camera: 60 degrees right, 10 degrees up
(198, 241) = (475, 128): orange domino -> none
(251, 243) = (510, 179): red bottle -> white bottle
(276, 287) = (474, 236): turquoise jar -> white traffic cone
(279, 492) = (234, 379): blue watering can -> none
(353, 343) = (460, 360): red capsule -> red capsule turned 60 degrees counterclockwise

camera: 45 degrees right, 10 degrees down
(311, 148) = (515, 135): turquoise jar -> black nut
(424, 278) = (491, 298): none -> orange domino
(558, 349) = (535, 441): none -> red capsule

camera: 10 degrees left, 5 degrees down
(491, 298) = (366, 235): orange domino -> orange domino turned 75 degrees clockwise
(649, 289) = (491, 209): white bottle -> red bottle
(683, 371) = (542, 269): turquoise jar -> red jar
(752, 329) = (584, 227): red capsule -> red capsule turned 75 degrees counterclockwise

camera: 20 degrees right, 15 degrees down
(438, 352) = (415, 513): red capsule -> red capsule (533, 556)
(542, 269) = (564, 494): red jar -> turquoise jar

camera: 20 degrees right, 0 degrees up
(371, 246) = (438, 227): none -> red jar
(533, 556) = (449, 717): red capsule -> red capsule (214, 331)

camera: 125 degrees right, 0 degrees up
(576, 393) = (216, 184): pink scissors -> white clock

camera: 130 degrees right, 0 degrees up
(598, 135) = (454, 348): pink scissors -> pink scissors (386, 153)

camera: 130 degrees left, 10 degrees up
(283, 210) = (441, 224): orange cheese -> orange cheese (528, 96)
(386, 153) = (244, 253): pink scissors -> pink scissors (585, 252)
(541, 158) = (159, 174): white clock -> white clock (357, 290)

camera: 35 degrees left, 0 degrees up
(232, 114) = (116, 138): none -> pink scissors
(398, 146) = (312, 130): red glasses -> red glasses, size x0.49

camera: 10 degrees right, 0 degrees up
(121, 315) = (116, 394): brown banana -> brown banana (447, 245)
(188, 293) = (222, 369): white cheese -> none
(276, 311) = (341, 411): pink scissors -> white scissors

YOUR OBJECTIVE:
Write out every line from the records above, word for word.

SOLUTION BELOW:
camera: 60 degrees right, 10 degrees up
(198, 241) = (475, 128): orange domino -> none
(251, 243) = (510, 179): red bottle -> white bottle
(276, 287) = (474, 236): turquoise jar -> white traffic cone
(279, 492) = (234, 379): blue watering can -> none
(353, 343) = (460, 360): red capsule -> red capsule turned 60 degrees counterclockwise

camera: 45 degrees right, 10 degrees down
(311, 148) = (515, 135): turquoise jar -> black nut
(424, 278) = (491, 298): none -> orange domino
(558, 349) = (535, 441): none -> red capsule

camera: 10 degrees left, 5 degrees down
(491, 298) = (366, 235): orange domino -> orange domino turned 75 degrees clockwise
(649, 289) = (491, 209): white bottle -> red bottle
(683, 371) = (542, 269): turquoise jar -> red jar
(752, 329) = (584, 227): red capsule -> red capsule turned 75 degrees counterclockwise

camera: 20 degrees right, 15 degrees down
(438, 352) = (415, 513): red capsule -> red capsule (533, 556)
(542, 269) = (564, 494): red jar -> turquoise jar

camera: 20 degrees right, 0 degrees up
(371, 246) = (438, 227): none -> red jar
(533, 556) = (449, 717): red capsule -> red capsule (214, 331)

camera: 125 degrees right, 0 degrees up
(576, 393) = (216, 184): pink scissors -> white clock

camera: 130 degrees right, 0 degrees up
(598, 135) = (454, 348): pink scissors -> pink scissors (386, 153)

camera: 130 degrees left, 10 degrees up
(283, 210) = (441, 224): orange cheese -> orange cheese (528, 96)
(386, 153) = (244, 253): pink scissors -> pink scissors (585, 252)
(541, 158) = (159, 174): white clock -> white clock (357, 290)

camera: 35 degrees left, 0 degrees up
(232, 114) = (116, 138): none -> pink scissors
(398, 146) = (312, 130): red glasses -> red glasses, size x0.49

camera: 10 degrees right, 0 degrees up
(121, 315) = (116, 394): brown banana -> brown banana (447, 245)
(188, 293) = (222, 369): white cheese -> none
(276, 311) = (341, 411): pink scissors -> white scissors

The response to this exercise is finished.